Reproduce the items below, swapping each occurrence of "dish rack" for "drying rack" and leaving everything else unchanged.

—————

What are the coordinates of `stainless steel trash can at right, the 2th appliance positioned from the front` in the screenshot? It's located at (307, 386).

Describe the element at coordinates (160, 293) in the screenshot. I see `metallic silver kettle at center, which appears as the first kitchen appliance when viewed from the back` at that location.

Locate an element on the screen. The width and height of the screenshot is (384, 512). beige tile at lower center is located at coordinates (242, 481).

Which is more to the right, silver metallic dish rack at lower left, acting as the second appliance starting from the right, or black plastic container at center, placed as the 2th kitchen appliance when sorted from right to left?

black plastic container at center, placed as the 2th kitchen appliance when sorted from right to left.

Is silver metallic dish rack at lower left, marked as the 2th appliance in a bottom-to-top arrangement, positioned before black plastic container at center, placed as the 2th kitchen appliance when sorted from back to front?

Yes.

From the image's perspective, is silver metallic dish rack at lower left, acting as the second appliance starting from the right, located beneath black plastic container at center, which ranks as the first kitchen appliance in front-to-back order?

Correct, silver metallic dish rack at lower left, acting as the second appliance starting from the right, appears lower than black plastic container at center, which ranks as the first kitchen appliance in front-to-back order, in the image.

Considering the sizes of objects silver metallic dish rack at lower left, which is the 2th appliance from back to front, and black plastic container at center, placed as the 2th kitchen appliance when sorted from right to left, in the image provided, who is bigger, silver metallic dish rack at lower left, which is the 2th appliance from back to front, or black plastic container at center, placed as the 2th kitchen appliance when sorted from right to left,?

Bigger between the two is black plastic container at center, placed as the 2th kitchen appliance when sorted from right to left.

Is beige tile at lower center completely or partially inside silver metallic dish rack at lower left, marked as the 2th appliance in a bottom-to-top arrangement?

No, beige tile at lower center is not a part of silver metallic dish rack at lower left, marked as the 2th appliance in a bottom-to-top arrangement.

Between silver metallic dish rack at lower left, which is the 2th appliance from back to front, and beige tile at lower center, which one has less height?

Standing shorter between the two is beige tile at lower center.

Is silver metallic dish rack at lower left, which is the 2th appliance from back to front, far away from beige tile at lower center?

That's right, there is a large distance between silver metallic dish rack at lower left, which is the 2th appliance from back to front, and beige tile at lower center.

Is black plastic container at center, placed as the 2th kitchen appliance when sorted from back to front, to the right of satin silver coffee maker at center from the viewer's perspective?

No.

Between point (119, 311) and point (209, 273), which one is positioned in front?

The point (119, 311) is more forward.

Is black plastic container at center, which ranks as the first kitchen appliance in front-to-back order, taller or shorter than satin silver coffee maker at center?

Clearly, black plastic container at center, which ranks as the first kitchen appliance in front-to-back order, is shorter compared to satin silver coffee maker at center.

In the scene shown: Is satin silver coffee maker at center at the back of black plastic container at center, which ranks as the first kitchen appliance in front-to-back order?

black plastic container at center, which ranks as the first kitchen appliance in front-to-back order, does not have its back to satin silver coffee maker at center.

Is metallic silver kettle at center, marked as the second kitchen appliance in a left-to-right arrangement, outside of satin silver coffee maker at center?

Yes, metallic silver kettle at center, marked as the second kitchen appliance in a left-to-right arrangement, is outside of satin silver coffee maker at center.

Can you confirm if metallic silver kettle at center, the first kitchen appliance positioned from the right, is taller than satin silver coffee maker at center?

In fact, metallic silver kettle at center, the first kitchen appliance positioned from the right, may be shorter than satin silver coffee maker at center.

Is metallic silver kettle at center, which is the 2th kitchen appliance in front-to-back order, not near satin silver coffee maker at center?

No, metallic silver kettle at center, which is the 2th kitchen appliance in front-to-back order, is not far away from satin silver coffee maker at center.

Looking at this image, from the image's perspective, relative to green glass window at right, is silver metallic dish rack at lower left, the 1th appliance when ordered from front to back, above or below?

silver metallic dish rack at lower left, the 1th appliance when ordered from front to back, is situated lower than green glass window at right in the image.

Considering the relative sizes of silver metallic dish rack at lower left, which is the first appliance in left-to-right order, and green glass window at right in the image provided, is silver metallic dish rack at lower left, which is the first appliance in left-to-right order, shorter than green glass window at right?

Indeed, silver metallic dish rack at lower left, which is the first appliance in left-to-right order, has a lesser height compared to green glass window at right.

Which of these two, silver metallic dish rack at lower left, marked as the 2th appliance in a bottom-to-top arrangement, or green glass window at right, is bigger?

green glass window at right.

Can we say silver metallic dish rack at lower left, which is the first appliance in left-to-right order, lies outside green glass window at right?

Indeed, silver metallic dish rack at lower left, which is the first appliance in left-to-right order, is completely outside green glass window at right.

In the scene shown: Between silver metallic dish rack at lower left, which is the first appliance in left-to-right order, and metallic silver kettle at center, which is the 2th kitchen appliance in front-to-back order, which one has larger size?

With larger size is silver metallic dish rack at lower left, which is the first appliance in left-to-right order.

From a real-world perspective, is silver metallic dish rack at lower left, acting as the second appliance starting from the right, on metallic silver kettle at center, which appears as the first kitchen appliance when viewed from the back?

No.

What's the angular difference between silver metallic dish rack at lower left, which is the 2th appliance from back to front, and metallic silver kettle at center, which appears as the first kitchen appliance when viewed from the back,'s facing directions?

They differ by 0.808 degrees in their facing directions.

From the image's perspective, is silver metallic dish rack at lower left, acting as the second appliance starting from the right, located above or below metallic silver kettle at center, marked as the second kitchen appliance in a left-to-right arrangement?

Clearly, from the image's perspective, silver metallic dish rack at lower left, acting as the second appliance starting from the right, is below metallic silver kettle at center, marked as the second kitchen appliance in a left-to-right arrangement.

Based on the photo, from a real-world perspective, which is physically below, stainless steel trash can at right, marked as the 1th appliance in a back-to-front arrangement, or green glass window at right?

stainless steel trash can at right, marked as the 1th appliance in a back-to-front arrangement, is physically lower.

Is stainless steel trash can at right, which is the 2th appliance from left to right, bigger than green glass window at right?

—————

COMPLETE OUTPUT:
What are the coordinates of `stainless steel trash can at right, the 2th appliance positioned from the front` in the screenshot? It's located at (307, 386).

Describe the element at coordinates (160, 293) in the screenshot. I see `metallic silver kettle at center, which appears as the first kitchen appliance when viewed from the back` at that location.

Locate an element on the screen. The width and height of the screenshot is (384, 512). beige tile at lower center is located at coordinates (242, 481).

Which is more to the right, silver metallic drying rack at lower left, acting as the second appliance starting from the right, or black plastic container at center, placed as the 2th kitchen appliance when sorted from right to left?

black plastic container at center, placed as the 2th kitchen appliance when sorted from right to left.

Is silver metallic drying rack at lower left, marked as the 2th appliance in a bottom-to-top arrangement, positioned before black plastic container at center, placed as the 2th kitchen appliance when sorted from back to front?

Yes.

From the image's perspective, is silver metallic drying rack at lower left, acting as the second appliance starting from the right, located beneath black plastic container at center, which ranks as the first kitchen appliance in front-to-back order?

Correct, silver metallic drying rack at lower left, acting as the second appliance starting from the right, appears lower than black plastic container at center, which ranks as the first kitchen appliance in front-to-back order, in the image.

Considering the sizes of objects silver metallic drying rack at lower left, which is the 2th appliance from back to front, and black plastic container at center, placed as the 2th kitchen appliance when sorted from right to left, in the image provided, who is bigger, silver metallic drying rack at lower left, which is the 2th appliance from back to front, or black plastic container at center, placed as the 2th kitchen appliance when sorted from right to left,?

Bigger between the two is black plastic container at center, placed as the 2th kitchen appliance when sorted from right to left.

Is beige tile at lower center completely or partially inside silver metallic drying rack at lower left, marked as the 2th appliance in a bottom-to-top arrangement?

No, beige tile at lower center is not a part of silver metallic drying rack at lower left, marked as the 2th appliance in a bottom-to-top arrangement.

Between silver metallic drying rack at lower left, which is the 2th appliance from back to front, and beige tile at lower center, which one has less height?

Standing shorter between the two is beige tile at lower center.

Is silver metallic drying rack at lower left, which is the 2th appliance from back to front, far away from beige tile at lower center?

That's right, there is a large distance between silver metallic drying rack at lower left, which is the 2th appliance from back to front, and beige tile at lower center.

Is black plastic container at center, placed as the 2th kitchen appliance when sorted from back to front, to the right of satin silver coffee maker at center from the viewer's perspective?

No.

Between point (119, 311) and point (209, 273), which one is positioned in front?

The point (119, 311) is more forward.

Is black plastic container at center, which ranks as the first kitchen appliance in front-to-back order, taller or shorter than satin silver coffee maker at center?

Clearly, black plastic container at center, which ranks as the first kitchen appliance in front-to-back order, is shorter compared to satin silver coffee maker at center.

In the scene shown: Is satin silver coffee maker at center at the back of black plastic container at center, which ranks as the first kitchen appliance in front-to-back order?

black plastic container at center, which ranks as the first kitchen appliance in front-to-back order, does not have its back to satin silver coffee maker at center.

Is metallic silver kettle at center, marked as the second kitchen appliance in a left-to-right arrangement, outside of satin silver coffee maker at center?

Yes, metallic silver kettle at center, marked as the second kitchen appliance in a left-to-right arrangement, is outside of satin silver coffee maker at center.

Can you confirm if metallic silver kettle at center, the first kitchen appliance positioned from the right, is taller than satin silver coffee maker at center?

In fact, metallic silver kettle at center, the first kitchen appliance positioned from the right, may be shorter than satin silver coffee maker at center.

Is metallic silver kettle at center, which is the 2th kitchen appliance in front-to-back order, not near satin silver coffee maker at center?

No, metallic silver kettle at center, which is the 2th kitchen appliance in front-to-back order, is not far away from satin silver coffee maker at center.

Looking at this image, from the image's perspective, relative to green glass window at right, is silver metallic drying rack at lower left, the 1th appliance when ordered from front to back, above or below?

silver metallic drying rack at lower left, the 1th appliance when ordered from front to back, is situated lower than green glass window at right in the image.

Considering the relative sizes of silver metallic drying rack at lower left, which is the first appliance in left-to-right order, and green glass window at right in the image provided, is silver metallic drying rack at lower left, which is the first appliance in left-to-right order, shorter than green glass window at right?

Indeed, silver metallic drying rack at lower left, which is the first appliance in left-to-right order, has a lesser height compared to green glass window at right.

Which of these two, silver metallic drying rack at lower left, marked as the 2th appliance in a bottom-to-top arrangement, or green glass window at right, is bigger?

green glass window at right.

Can we say silver metallic drying rack at lower left, which is the first appliance in left-to-right order, lies outside green glass window at right?

Indeed, silver metallic drying rack at lower left, which is the first appliance in left-to-right order, is completely outside green glass window at right.

In the scene shown: Between silver metallic drying rack at lower left, which is the first appliance in left-to-right order, and metallic silver kettle at center, which is the 2th kitchen appliance in front-to-back order, which one has larger size?

With larger size is silver metallic drying rack at lower left, which is the first appliance in left-to-right order.

From a real-world perspective, is silver metallic drying rack at lower left, acting as the second appliance starting from the right, on metallic silver kettle at center, which appears as the first kitchen appliance when viewed from the back?

No.

What's the angular difference between silver metallic drying rack at lower left, which is the 2th appliance from back to front, and metallic silver kettle at center, which appears as the first kitchen appliance when viewed from the back,'s facing directions?

They differ by 0.808 degrees in their facing directions.

From the image's perspective, is silver metallic drying rack at lower left, acting as the second appliance starting from the right, located above or below metallic silver kettle at center, marked as the second kitchen appliance in a left-to-right arrangement?

Clearly, from the image's perspective, silver metallic drying rack at lower left, acting as the second appliance starting from the right, is below metallic silver kettle at center, marked as the second kitchen appliance in a left-to-right arrangement.

Based on the photo, from a real-world perspective, which is physically below, stainless steel trash can at right, marked as the 1th appliance in a back-to-front arrangement, or green glass window at right?

stainless steel trash can at right, marked as the 1th appliance in a back-to-front arrangement, is physically lower.

Is stainless steel trash can at right, which is the 2th appliance from left to right, bigger than green glass window at right?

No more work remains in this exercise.